*** Opening Information supplied ***

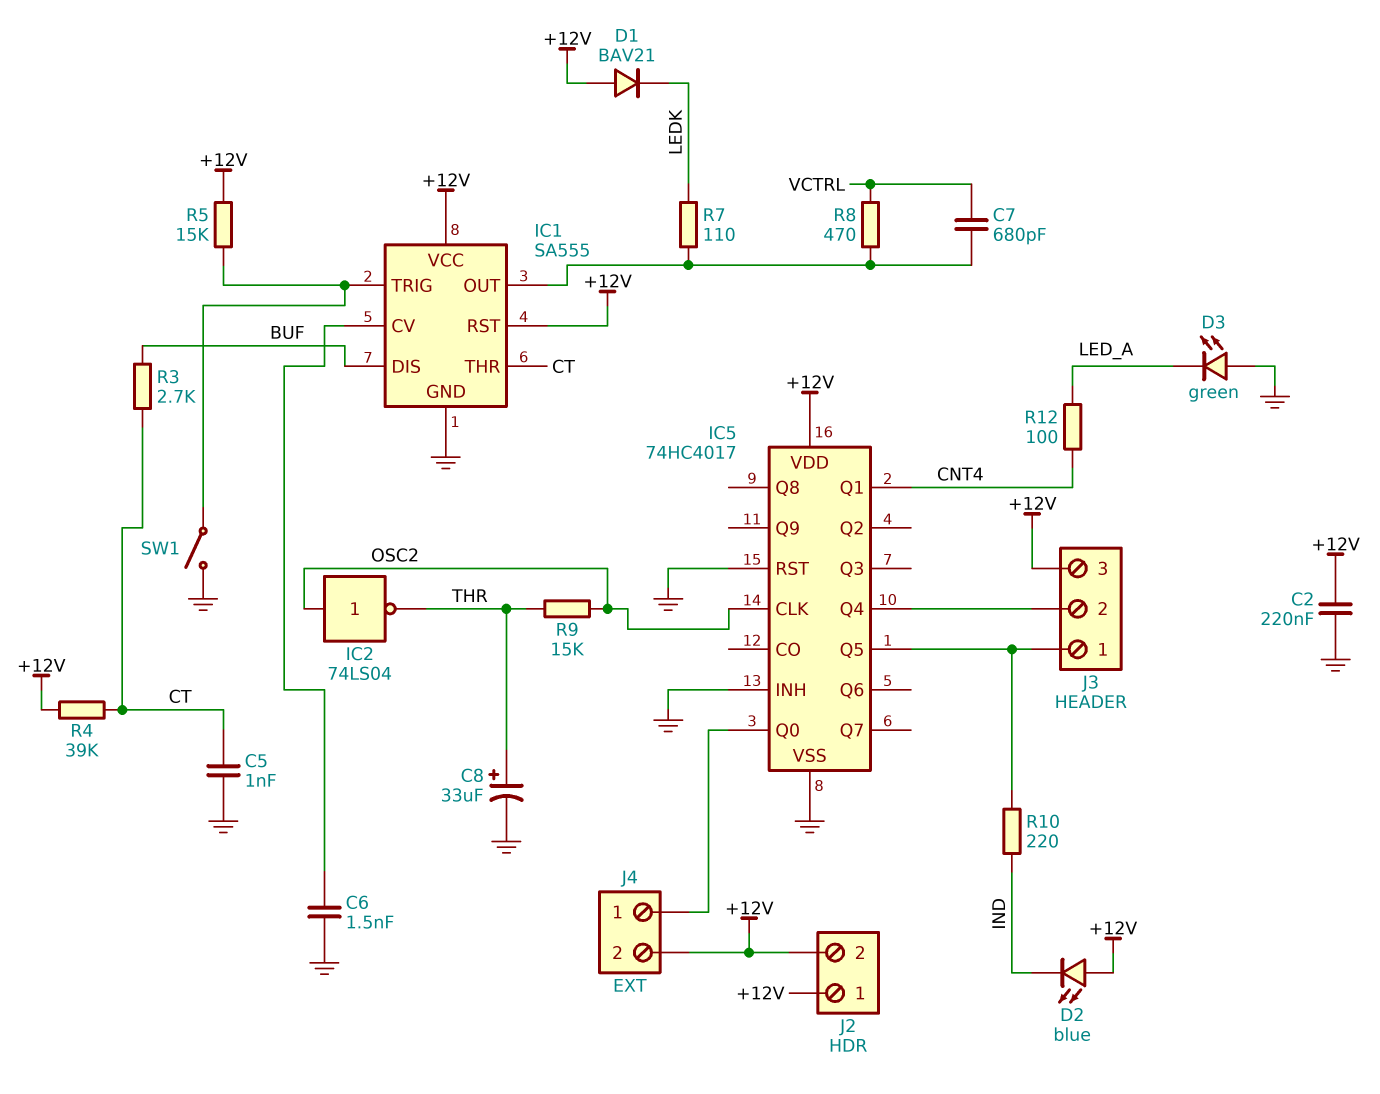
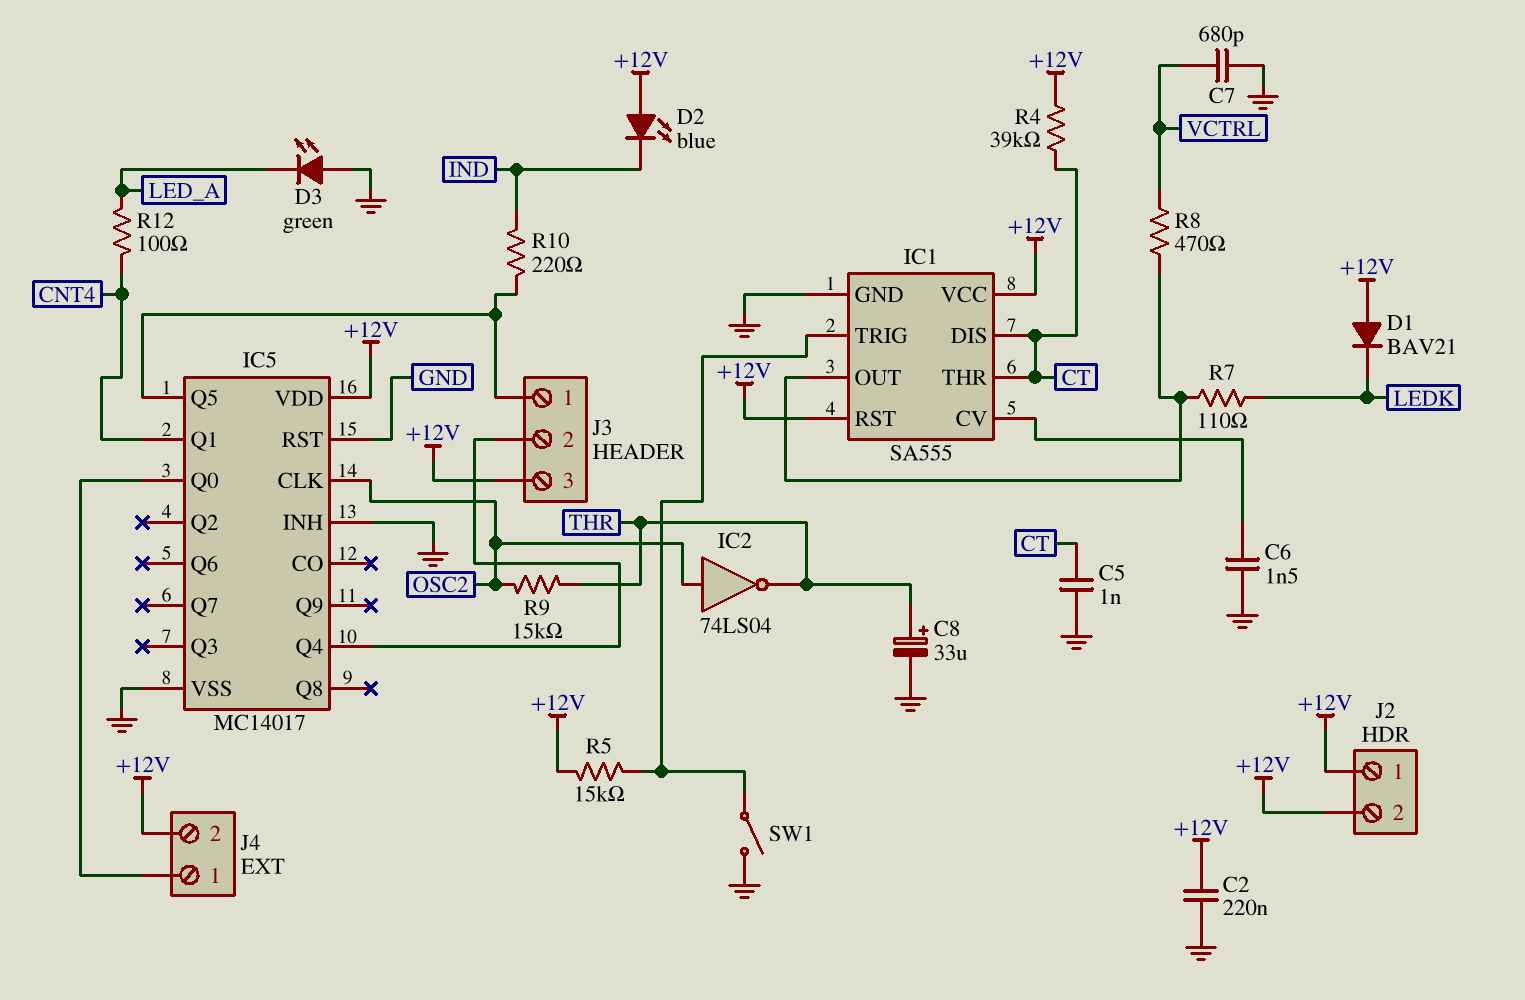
C7: 680pF (IC1/OUT, VCTRL) -> 680pF (GND, VCTRL)
IC1 pin DIS: BUF -> CT
IC5: 74HC4017 -> MC14017
R3: 2.7k (BUF, CT) -> none

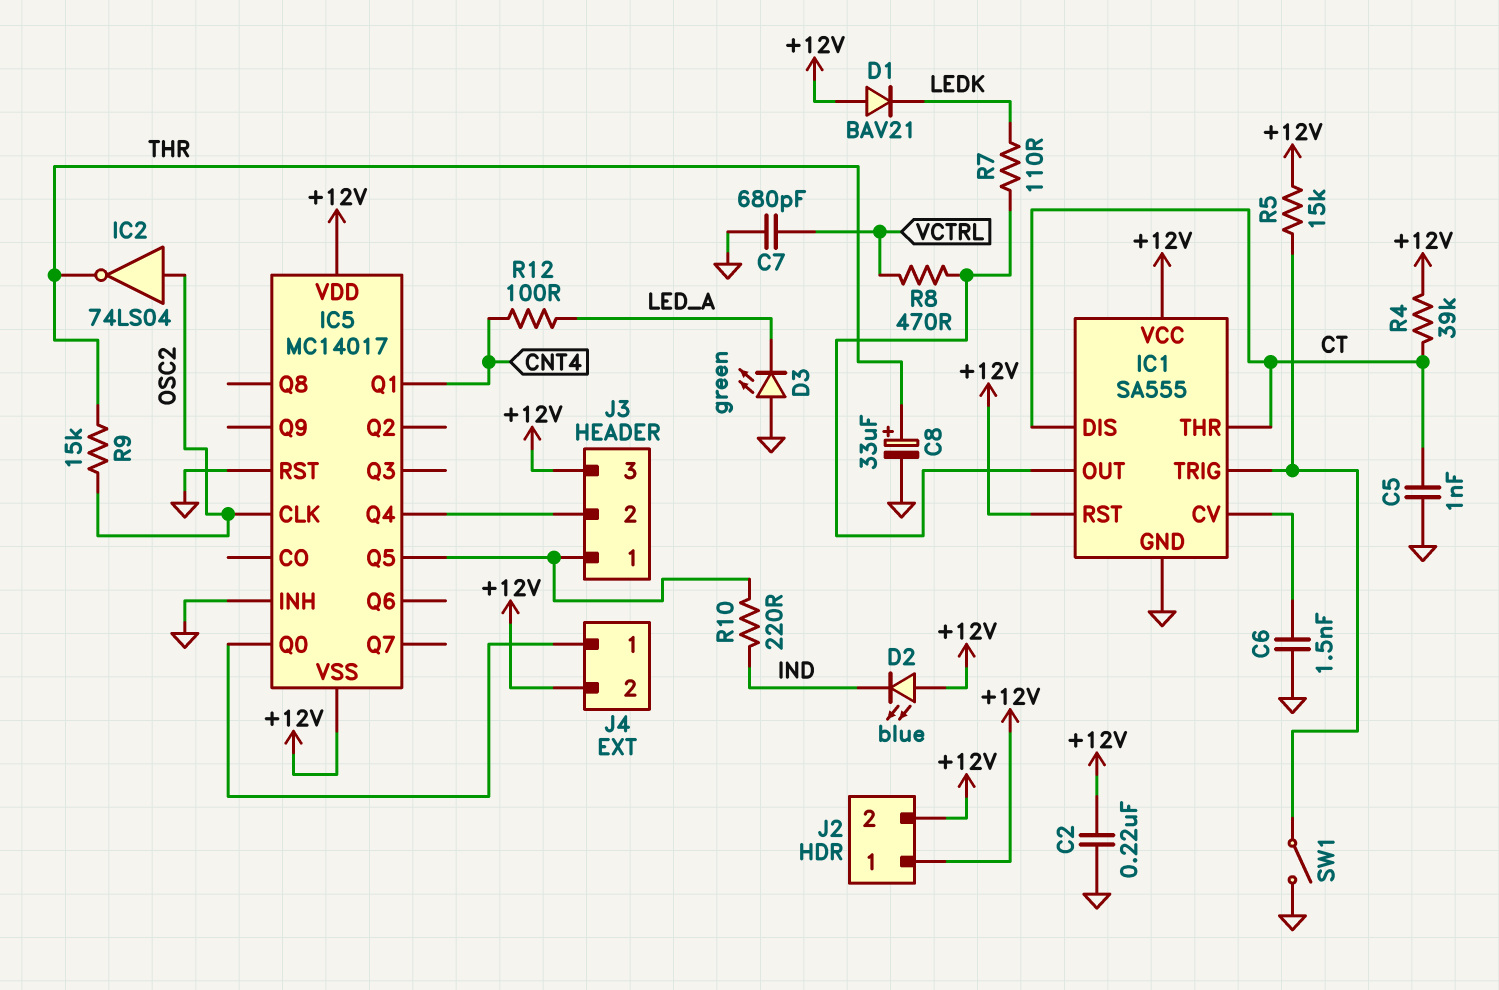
IC5 pin VSS: GND -> +12V

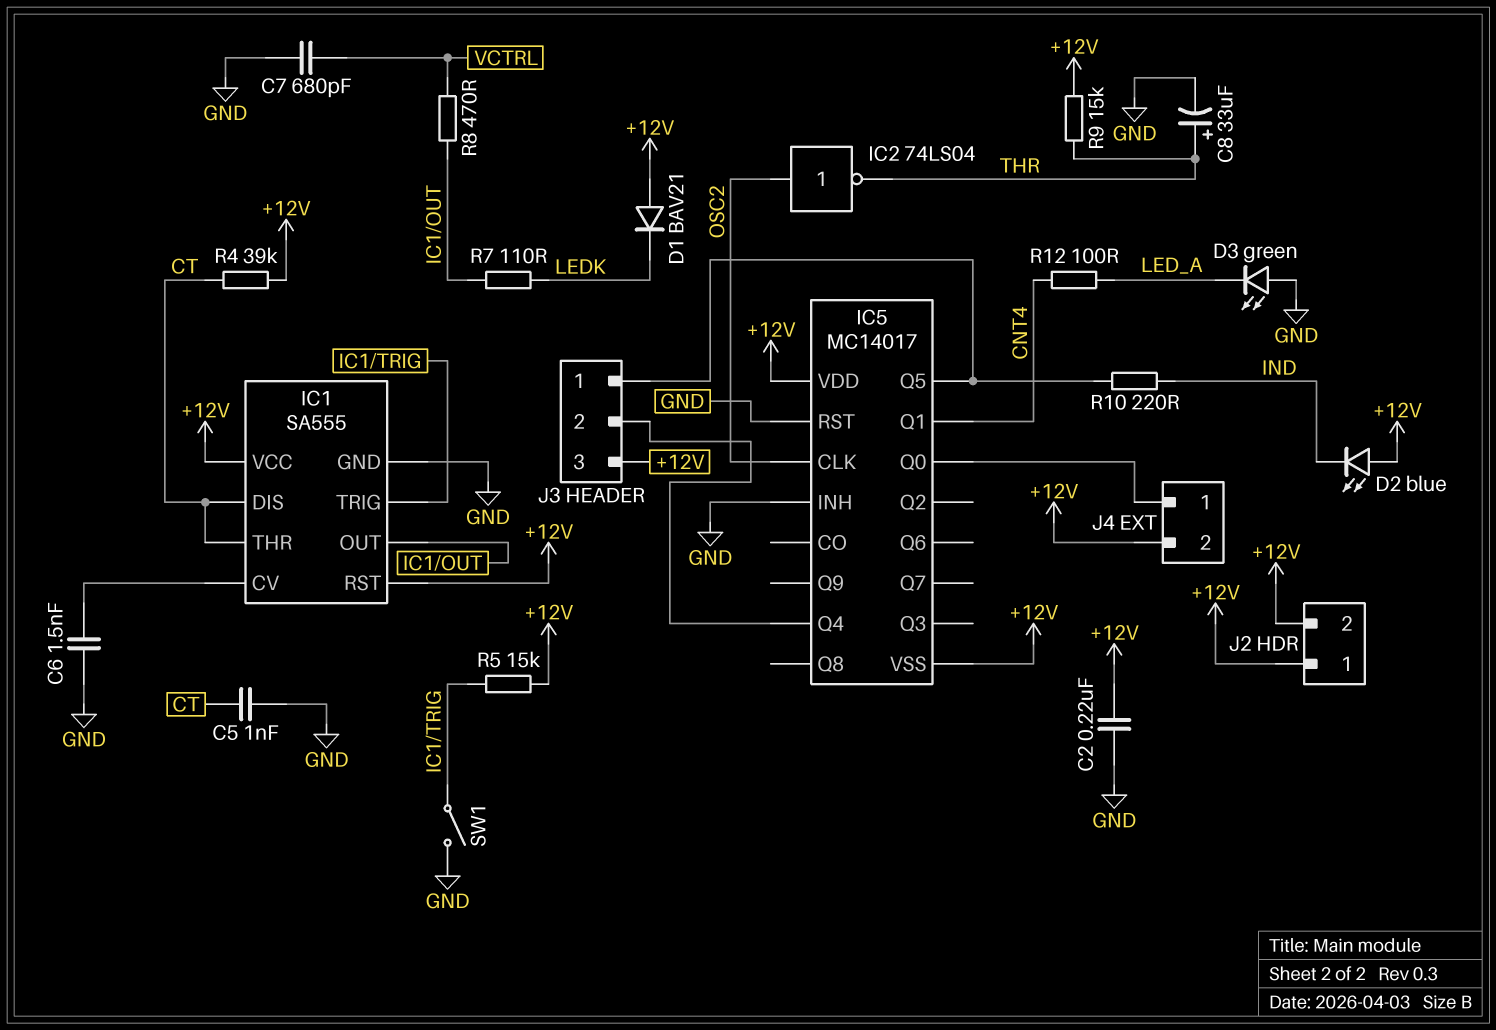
R9: 15k (OSC2, THR) -> 15k (+12V, THR)

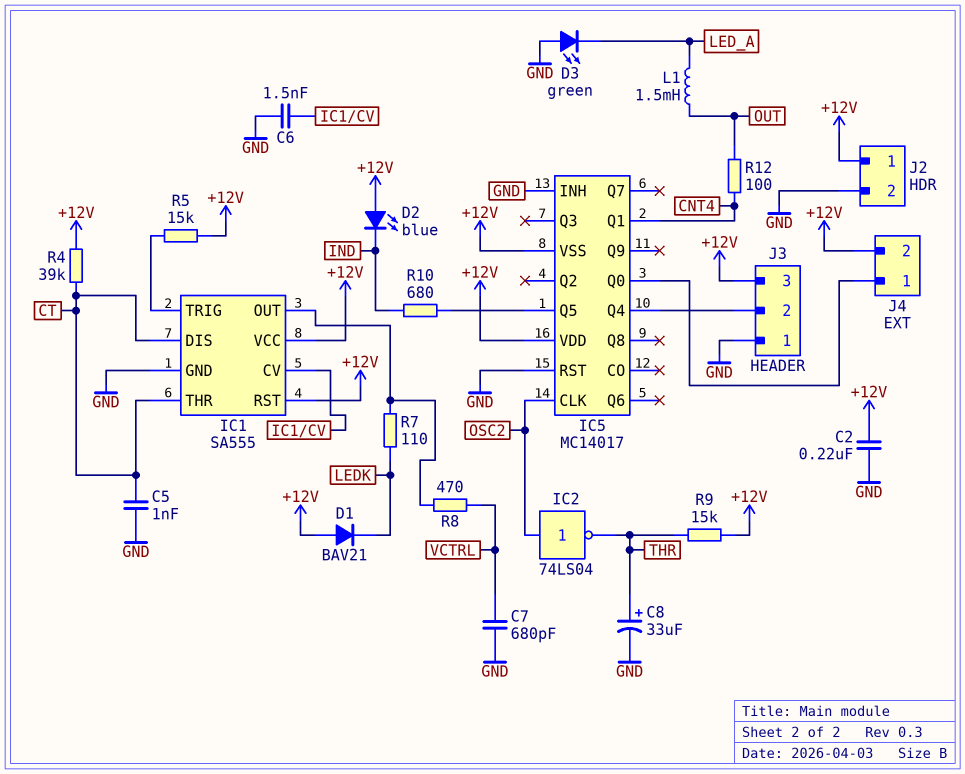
J2 pin 2: +12V -> GND
J3 pin 1: IC5/Q5 -> GND
L1: none -> 1.5mH (LED_A, OUT)
R10: 220 (IC5/Q5, IND) -> 680 (IC5/Q5, IND)
R12: 100 (CNT4, LED_A) -> 100 (CNT4, OUT)
SW1: switch (GND, IC1/TRIG) -> none

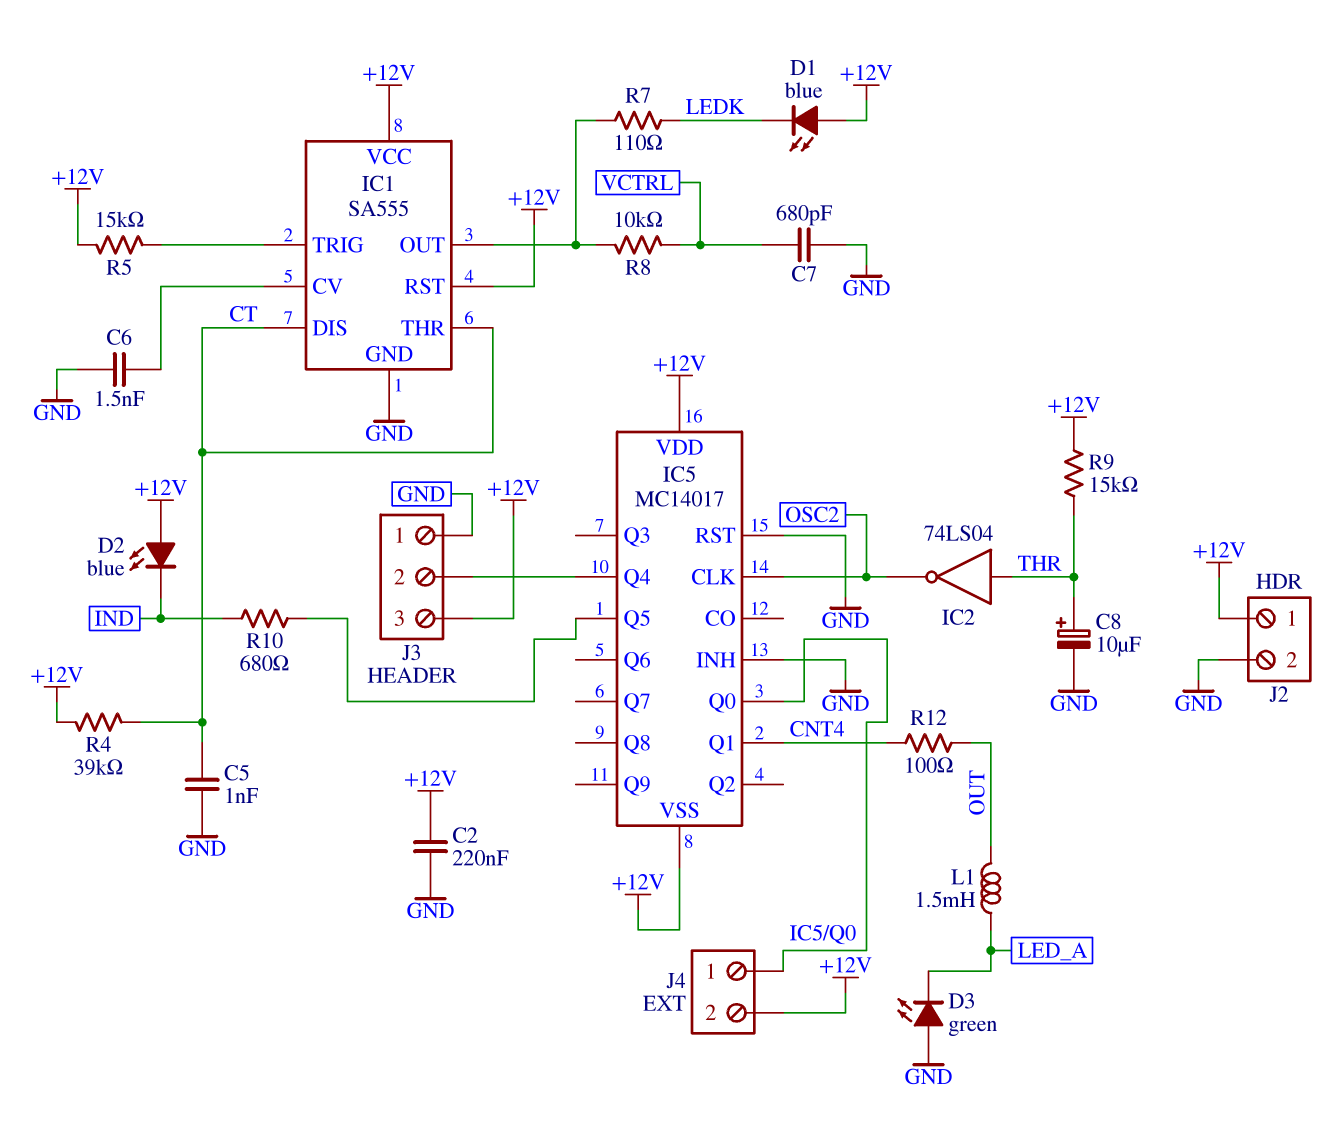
C8: 33uF (plus THR, minus GND) -> 10uF (plus THR, minus GND)
D1: diode BAV21 (A +12V, K LEDK) -> LED blue (A +12V, K LEDK)
IC2: NOT 74LS04 (in OSC2, out THR) -> NOT 74LS04 (in THR, out OSC2)
R8: 470 (IC1/OUT, VCTRL) -> 10k (IC1/OUT, VCTRL)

*** Closing Information supplied ***

== Work instructions ==
Copy out exactly the lines from the one containing "D1: diode BAV21" through the last line above, keeping both end lines.

== Result of this task ==
D1: diode BAV21 (A +12V, K LEDK) -> LED blue (A +12V, K LEDK)
IC2: NOT 74LS04 (in OSC2, out THR) -> NOT 74LS04 (in THR, out OSC2)
R8: 470 (IC1/OUT, VCTRL) -> 10k (IC1/OUT, VCTRL)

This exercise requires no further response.